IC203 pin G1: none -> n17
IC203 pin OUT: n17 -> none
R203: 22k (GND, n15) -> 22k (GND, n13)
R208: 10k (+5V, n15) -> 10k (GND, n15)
----
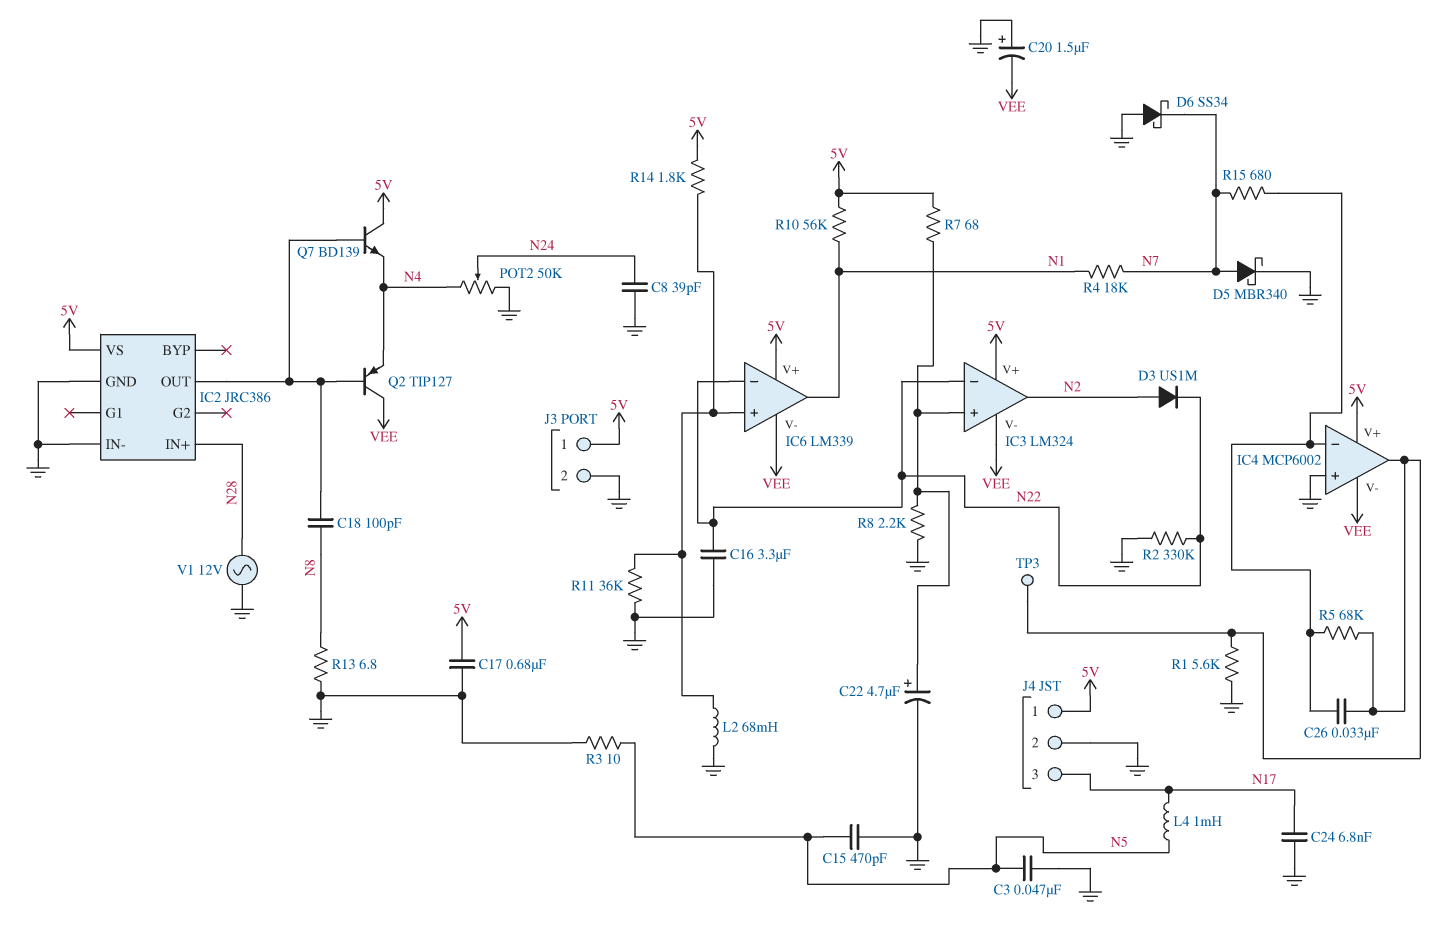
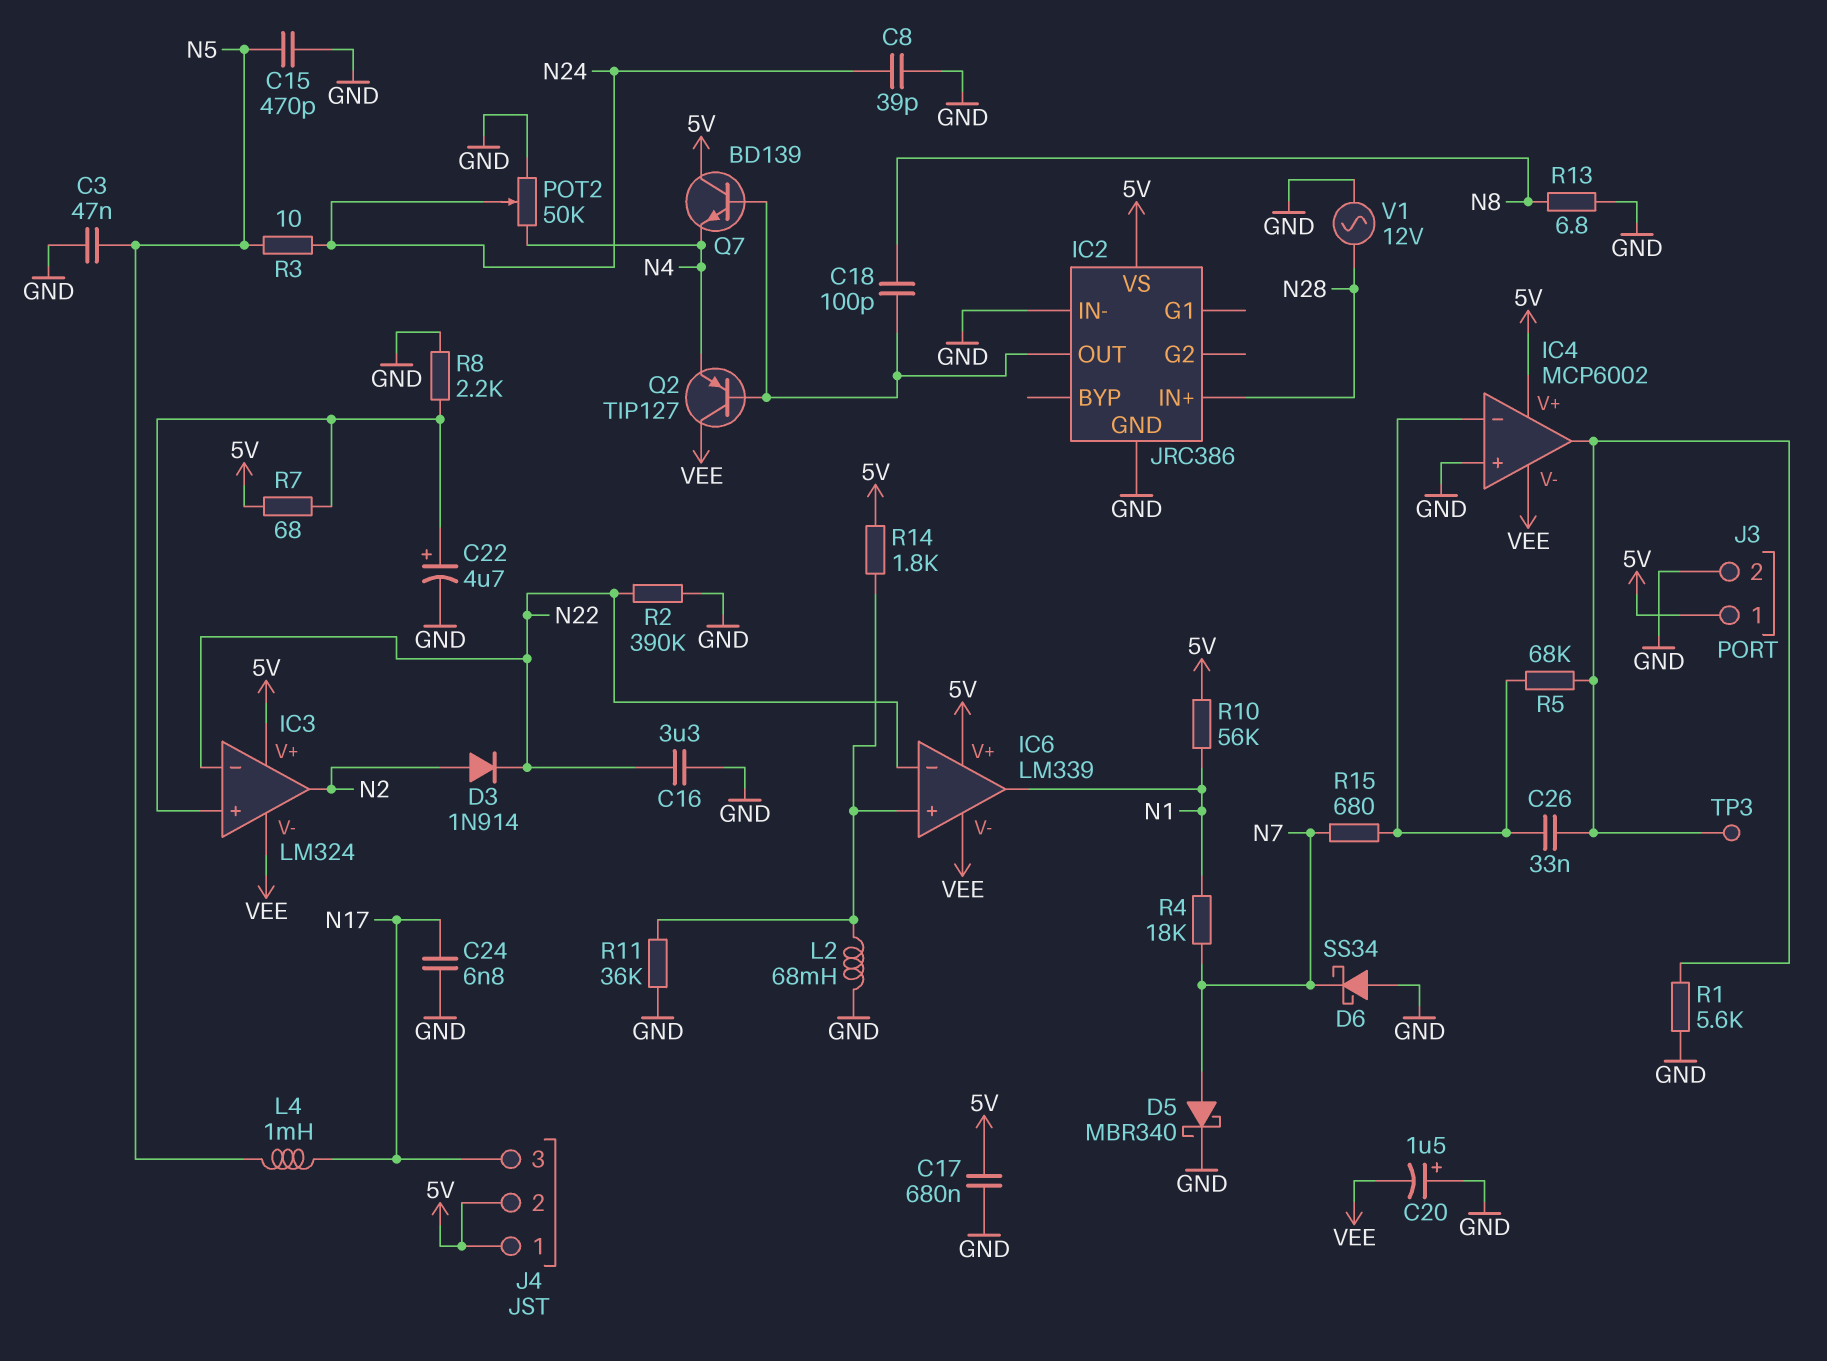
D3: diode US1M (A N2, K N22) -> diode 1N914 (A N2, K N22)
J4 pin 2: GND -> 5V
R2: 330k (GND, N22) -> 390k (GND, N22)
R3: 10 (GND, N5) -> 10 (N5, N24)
----
* Task to complete
With the line that has "D3: diode US1M" as the first and the line that has "R3: 10 (GND, N5) -> 10 (N5, N24)" as the last, repeat exactly that run of lines above and no more.

* Task response
D3: diode US1M (A N2, K N22) -> diode 1N914 (A N2, K N22)
J4 pin 2: GND -> 5V
R2: 330k (GND, N22) -> 390k (GND, N22)
R3: 10 (GND, N5) -> 10 (N5, N24)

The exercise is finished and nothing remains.